Segment Start: Provided entries

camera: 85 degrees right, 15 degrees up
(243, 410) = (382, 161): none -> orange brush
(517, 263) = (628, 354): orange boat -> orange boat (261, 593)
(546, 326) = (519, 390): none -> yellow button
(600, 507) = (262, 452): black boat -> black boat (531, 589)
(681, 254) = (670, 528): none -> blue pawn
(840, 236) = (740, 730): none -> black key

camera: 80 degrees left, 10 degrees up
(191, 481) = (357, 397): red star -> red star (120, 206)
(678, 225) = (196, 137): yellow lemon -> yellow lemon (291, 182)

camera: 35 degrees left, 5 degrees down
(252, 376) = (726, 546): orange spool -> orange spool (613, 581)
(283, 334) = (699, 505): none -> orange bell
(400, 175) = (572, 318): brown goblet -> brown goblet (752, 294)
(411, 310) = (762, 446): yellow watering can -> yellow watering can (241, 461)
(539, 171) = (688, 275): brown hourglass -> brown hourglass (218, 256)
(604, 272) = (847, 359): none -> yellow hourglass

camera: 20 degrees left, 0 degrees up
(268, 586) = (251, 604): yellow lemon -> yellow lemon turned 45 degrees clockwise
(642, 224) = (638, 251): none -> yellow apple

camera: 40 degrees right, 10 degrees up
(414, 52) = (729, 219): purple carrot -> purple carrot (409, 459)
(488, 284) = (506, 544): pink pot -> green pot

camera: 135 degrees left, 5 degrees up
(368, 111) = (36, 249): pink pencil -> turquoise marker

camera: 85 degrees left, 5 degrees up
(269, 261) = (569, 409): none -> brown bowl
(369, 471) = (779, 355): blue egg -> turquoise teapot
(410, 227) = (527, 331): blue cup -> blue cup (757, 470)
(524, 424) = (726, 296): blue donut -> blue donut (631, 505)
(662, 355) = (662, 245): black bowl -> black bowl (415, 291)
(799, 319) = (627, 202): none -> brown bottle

Segment End: Provided entries

▶ **How to complete this task**
Extract from the material all lines containing the string "camera".

▶ **Expected output**
camera: 85 degrees right, 15 degrees up
camera: 80 degrees left, 10 degrees up
camera: 35 degrees left, 5 degrees down
camera: 20 degrees left, 0 degrees up
camera: 40 degrees right, 10 degrees up
camera: 135 degrees left, 5 degrees up
camera: 85 degrees left, 5 degrees up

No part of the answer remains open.